- _Prompt_
Your copy begins at the line with "pink phone: 4 -> 6" and runs through the end of the data below. Set down only those lines exactly, without pictures.

Object count change data:
------------------------
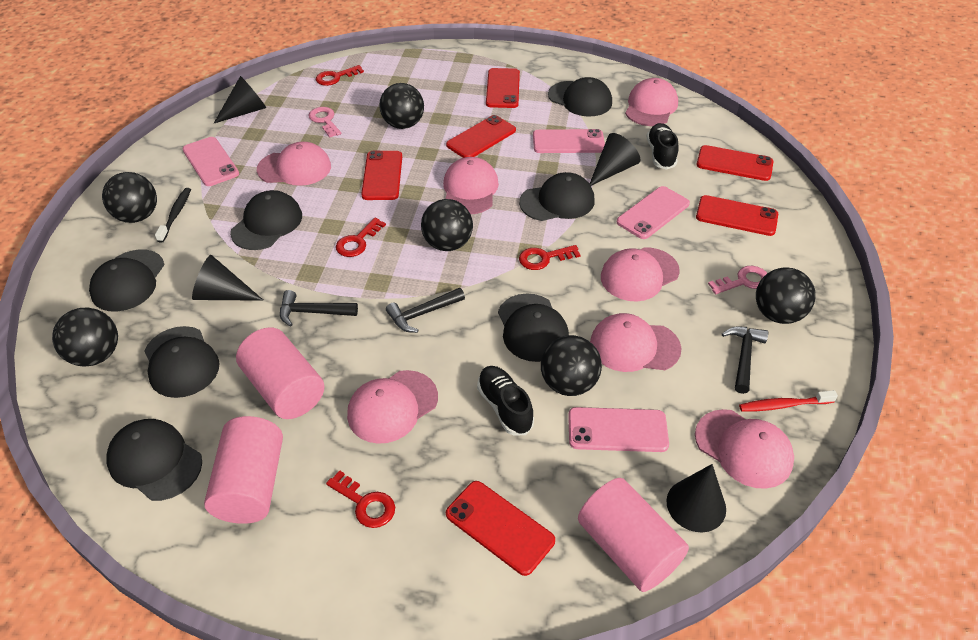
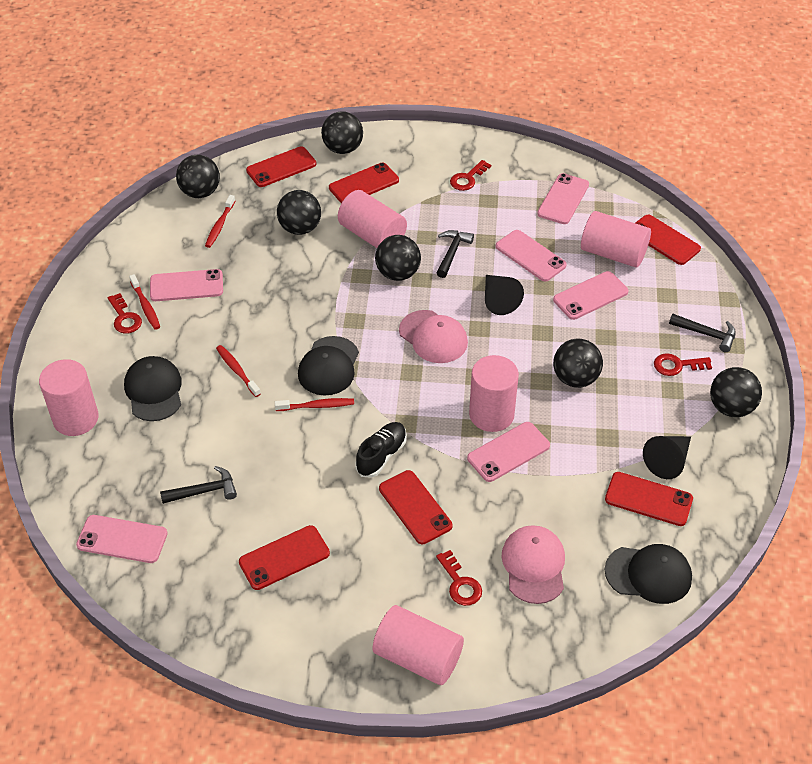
black cap: 7 -> 3
black cone: 4 -> 2
black shoe: 2 -> 1
black toothbrush: 1 -> 0
pink cap: 7 -> 2
pink cylinder: 3 -> 5
pink key: 2 -> 0
pink phone: 4 -> 6
red toothbrush: 1 -> 4

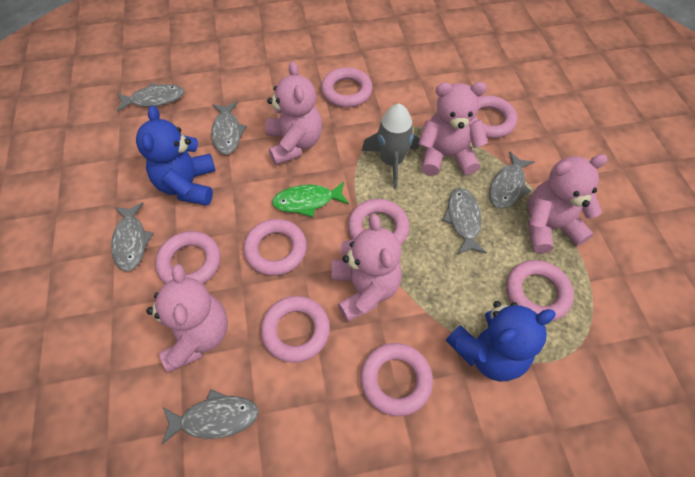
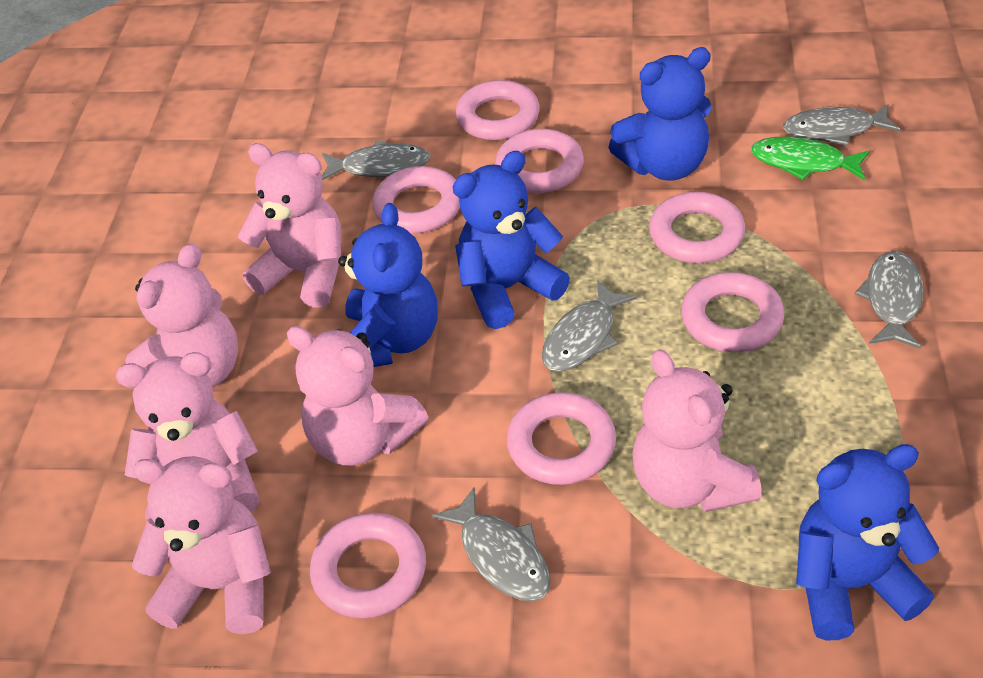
blue teddy bear: 2 -> 4
grey fish: 6 -> 5
grey rocket: 1 -> 0
pink ring: 8 -> 7
pink teddy bear: 5 -> 6

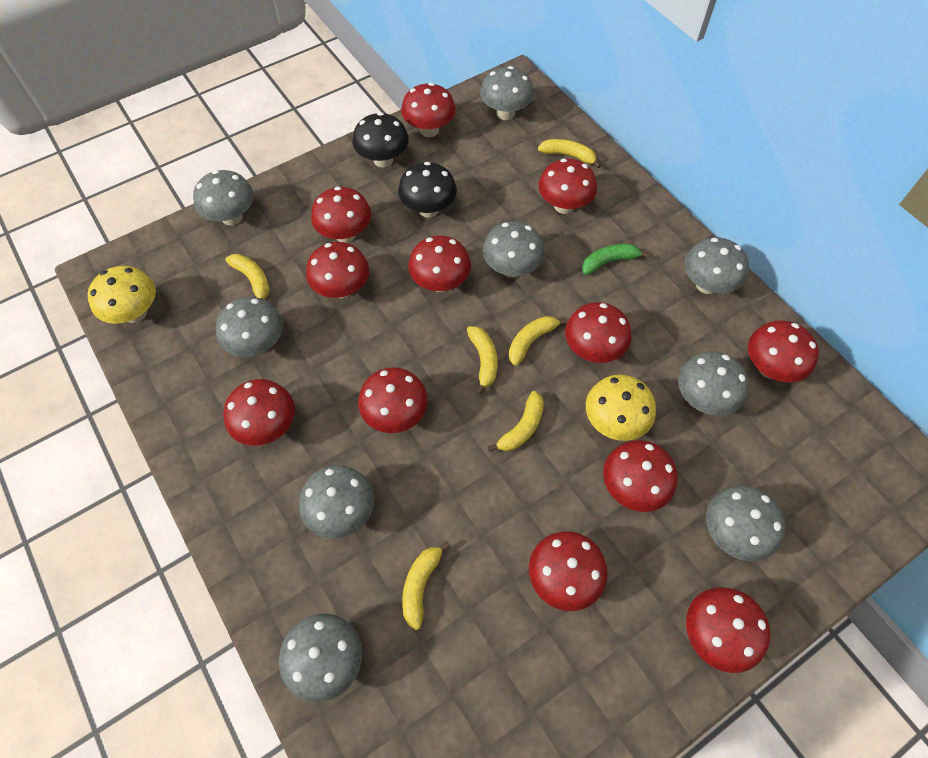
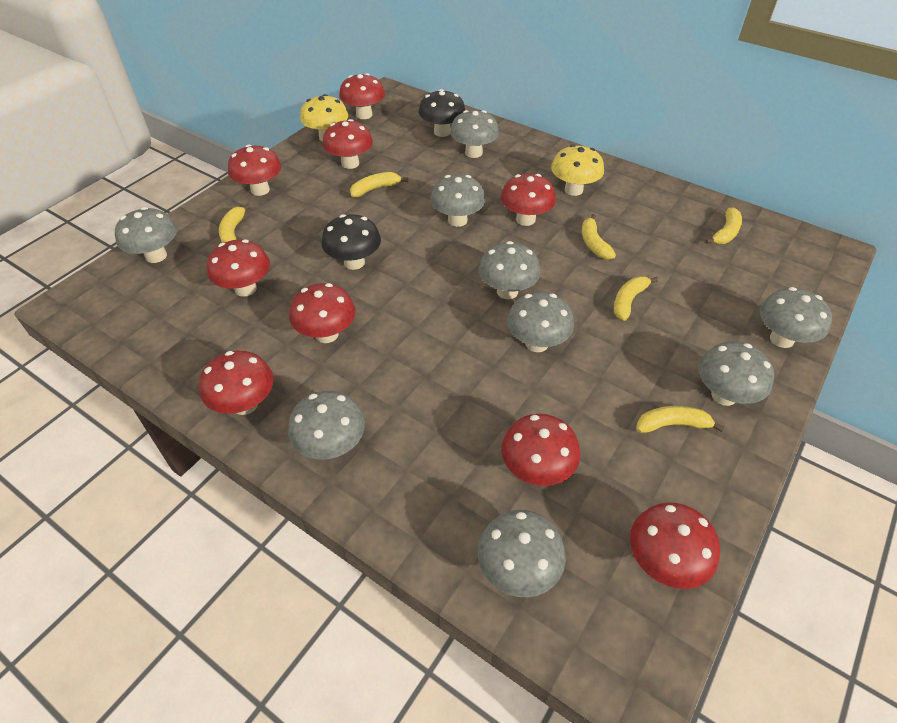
green banana: 1 -> 0
red mushroom: 12 -> 9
------------------------
- _Exercise solution_
pink phone: 4 -> 6
red toothbrush: 1 -> 4

blue teddy bear: 2 -> 4
grey fish: 6 -> 5
grey rocket: 1 -> 0
pink ring: 8 -> 7
pink teddy bear: 5 -> 6

green banana: 1 -> 0
red mushroom: 12 -> 9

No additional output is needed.